───── Data under study
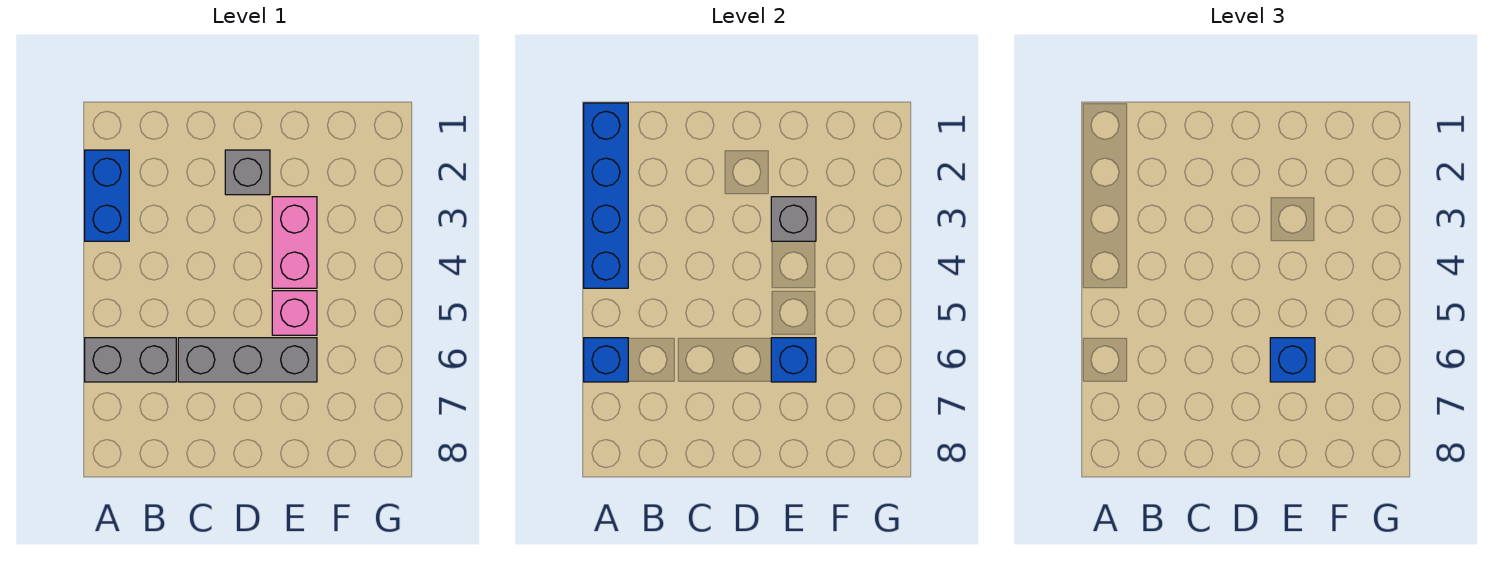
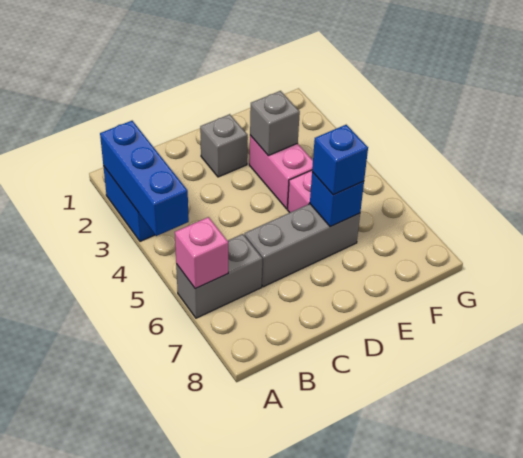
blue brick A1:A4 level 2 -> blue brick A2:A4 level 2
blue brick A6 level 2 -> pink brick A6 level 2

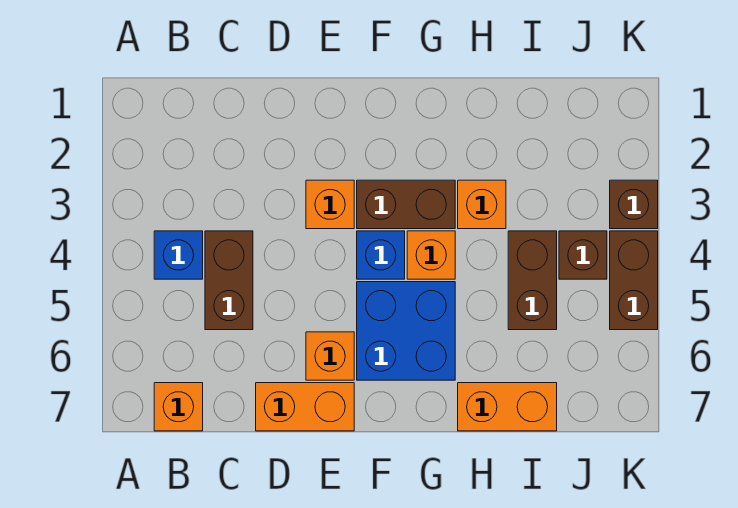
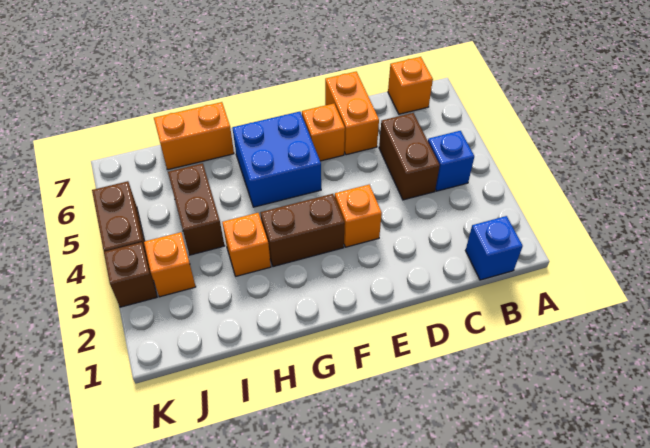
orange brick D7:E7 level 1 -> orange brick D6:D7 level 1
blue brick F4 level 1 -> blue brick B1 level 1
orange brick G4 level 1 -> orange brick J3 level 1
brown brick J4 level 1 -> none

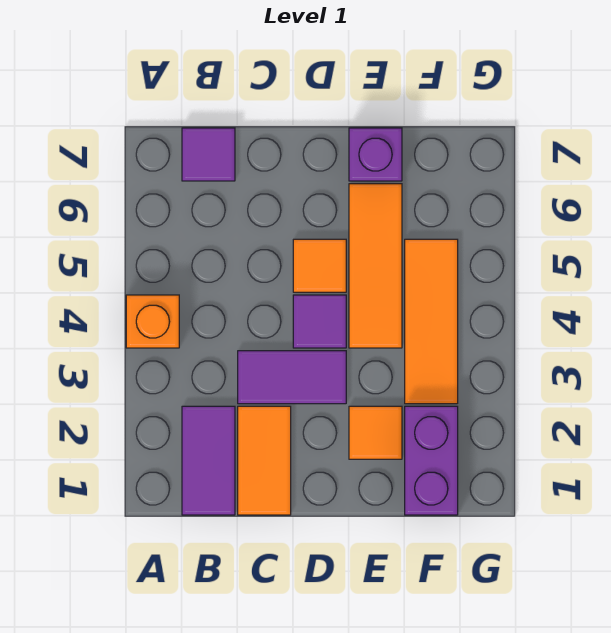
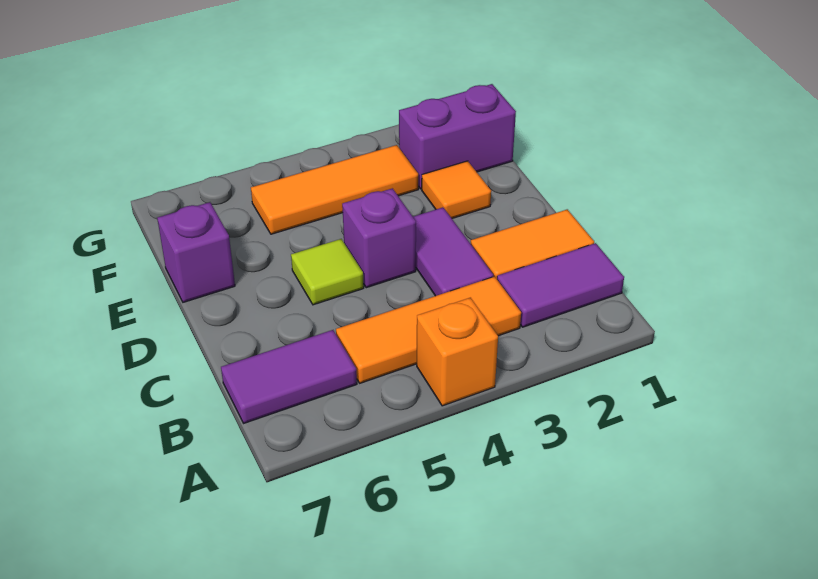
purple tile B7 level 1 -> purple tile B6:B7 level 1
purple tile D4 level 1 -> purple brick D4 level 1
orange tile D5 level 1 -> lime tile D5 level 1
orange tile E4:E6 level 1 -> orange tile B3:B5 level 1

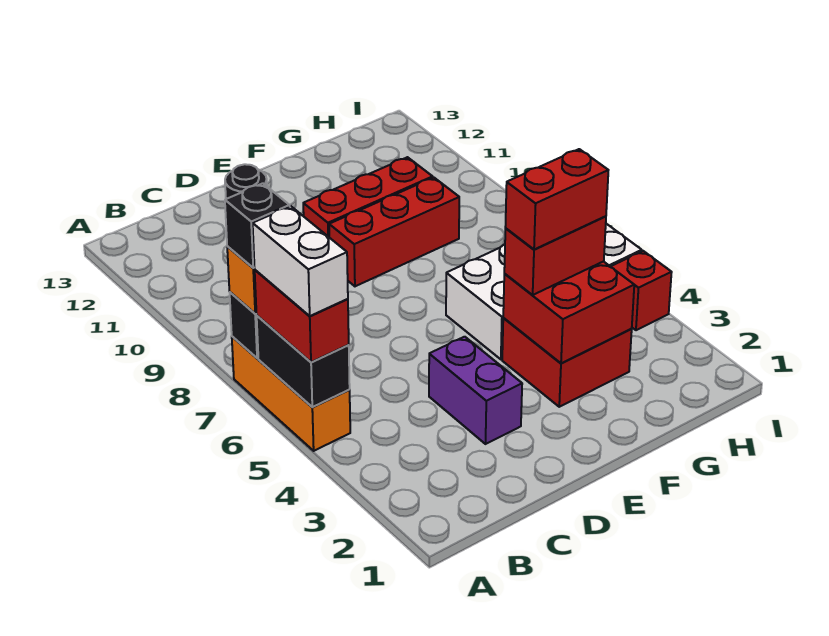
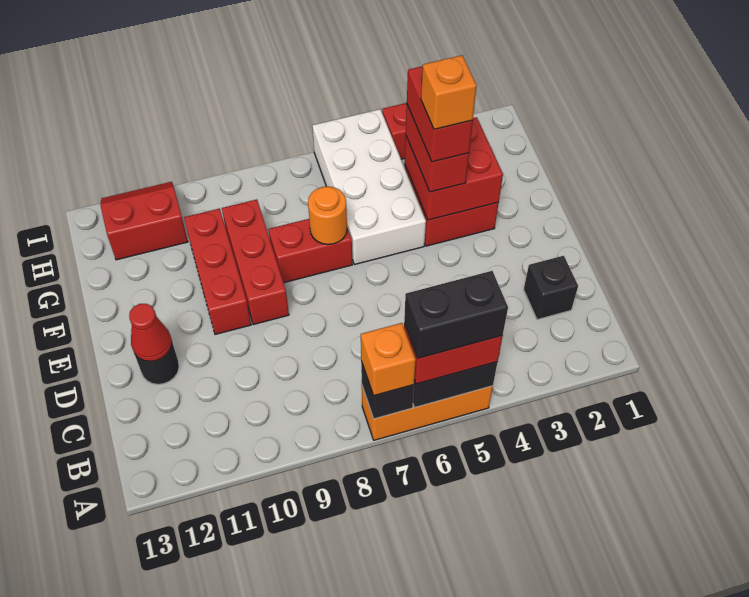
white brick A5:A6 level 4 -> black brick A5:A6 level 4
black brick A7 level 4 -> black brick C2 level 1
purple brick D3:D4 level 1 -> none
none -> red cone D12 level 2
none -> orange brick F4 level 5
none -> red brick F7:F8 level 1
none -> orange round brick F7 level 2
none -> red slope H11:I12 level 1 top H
──────────
───── Data under study
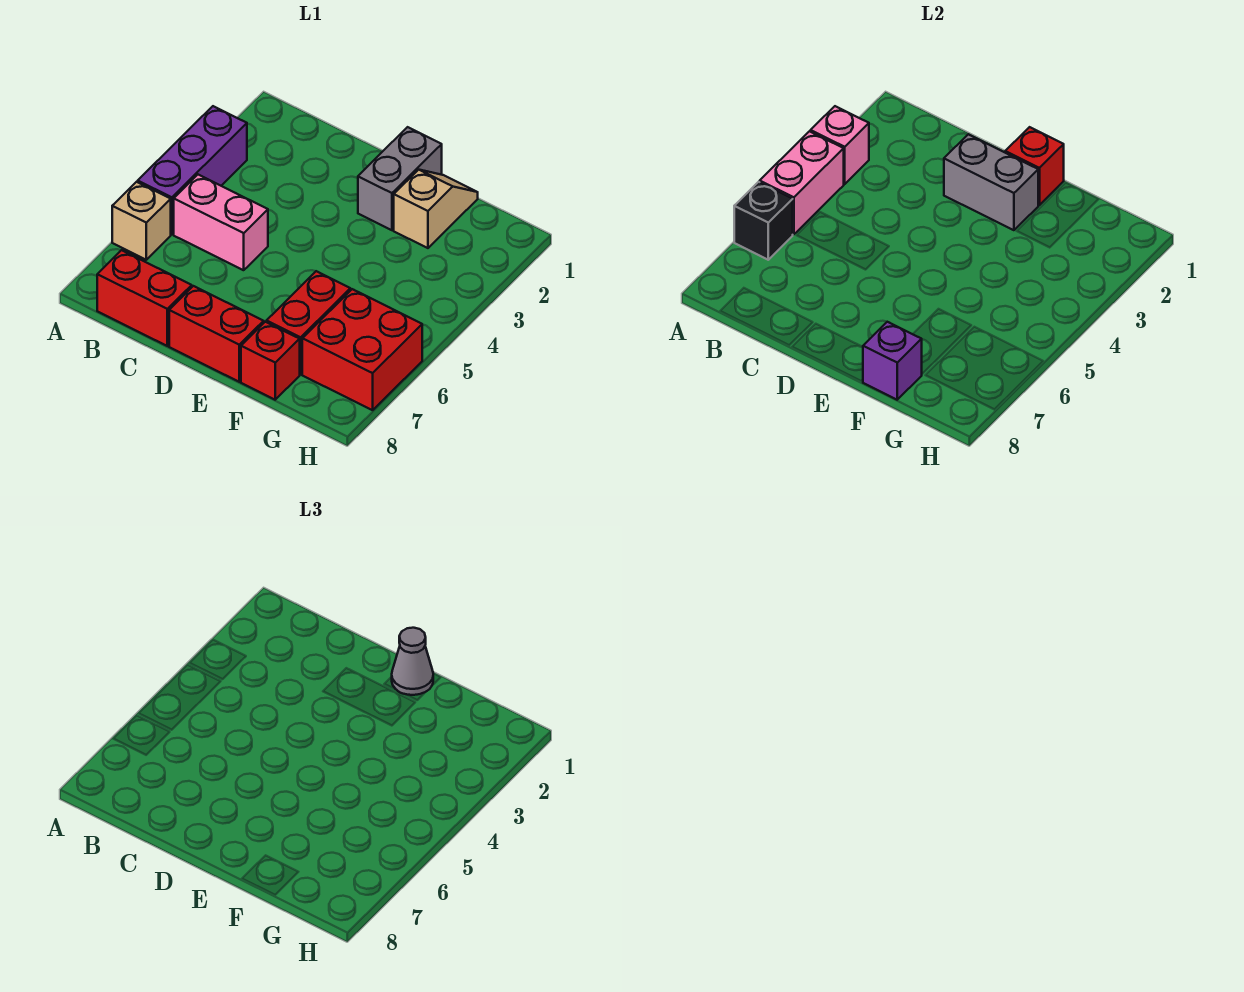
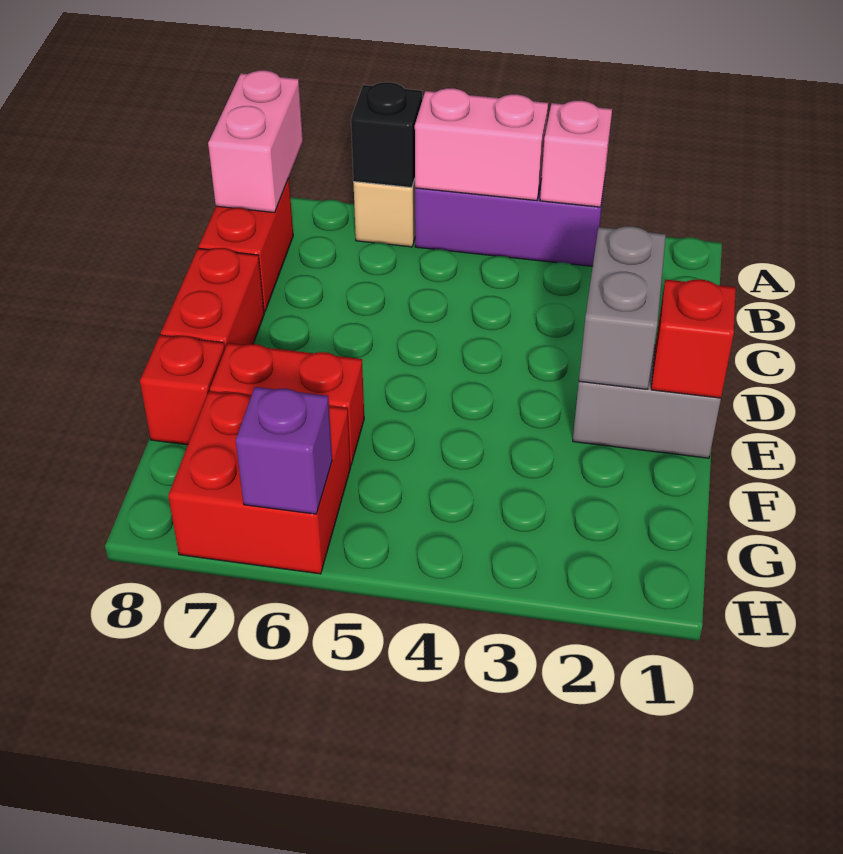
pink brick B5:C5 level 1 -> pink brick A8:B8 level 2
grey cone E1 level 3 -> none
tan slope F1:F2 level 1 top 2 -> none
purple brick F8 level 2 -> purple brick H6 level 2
──────────
───── Data under study
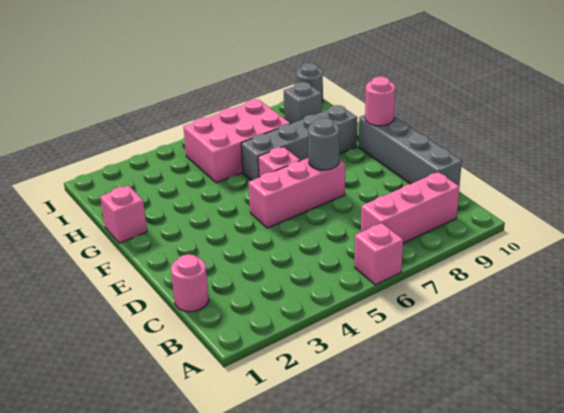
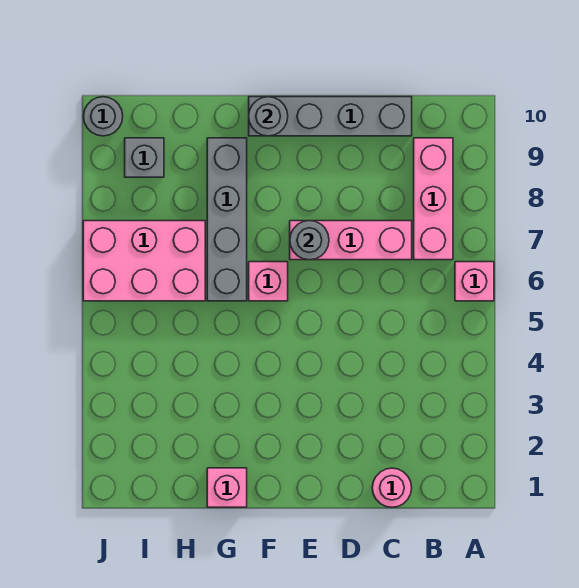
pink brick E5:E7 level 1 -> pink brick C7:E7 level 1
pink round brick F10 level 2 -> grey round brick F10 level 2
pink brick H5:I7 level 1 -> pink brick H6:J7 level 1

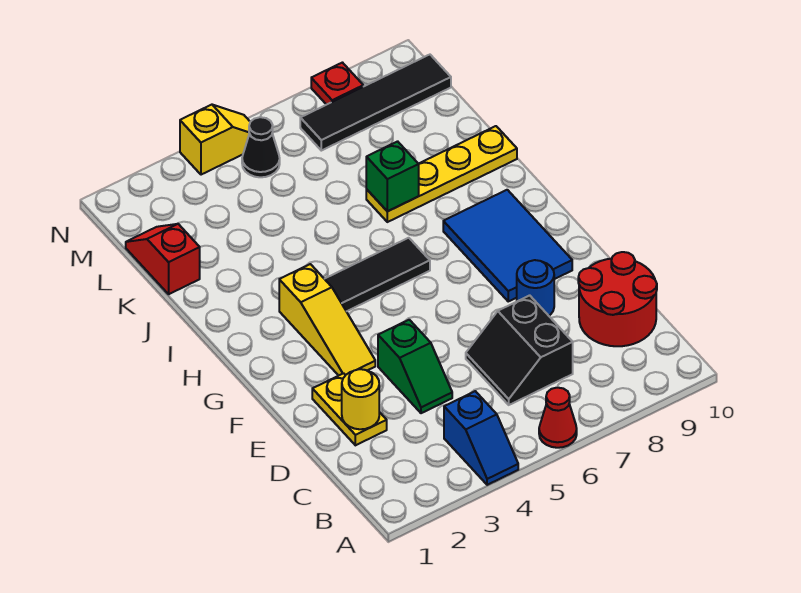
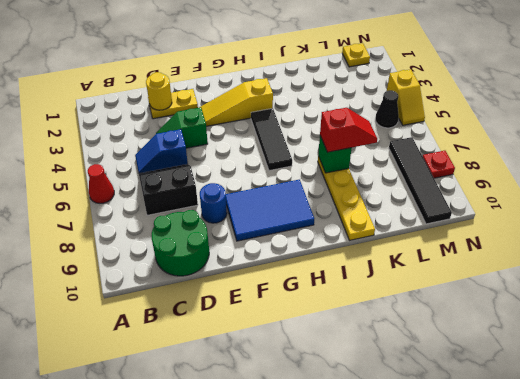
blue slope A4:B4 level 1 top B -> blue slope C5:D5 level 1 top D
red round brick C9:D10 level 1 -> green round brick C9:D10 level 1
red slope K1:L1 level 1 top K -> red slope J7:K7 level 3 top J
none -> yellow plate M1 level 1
──────────
Copy only what runs above from the line containing "blue brick A1:A4" through the line containing "purple tile B7", exactly. Leave out the pictures.

*Task solution*:
blue brick A1:A4 level 2 -> blue brick A2:A4 level 2
blue brick A6 level 2 -> pink brick A6 level 2

orange brick D7:E7 level 1 -> orange brick D6:D7 level 1
blue brick F4 level 1 -> blue brick B1 level 1
orange brick G4 level 1 -> orange brick J3 level 1
brown brick J4 level 1 -> none

purple tile B7 level 1 -> purple tile B6:B7 level 1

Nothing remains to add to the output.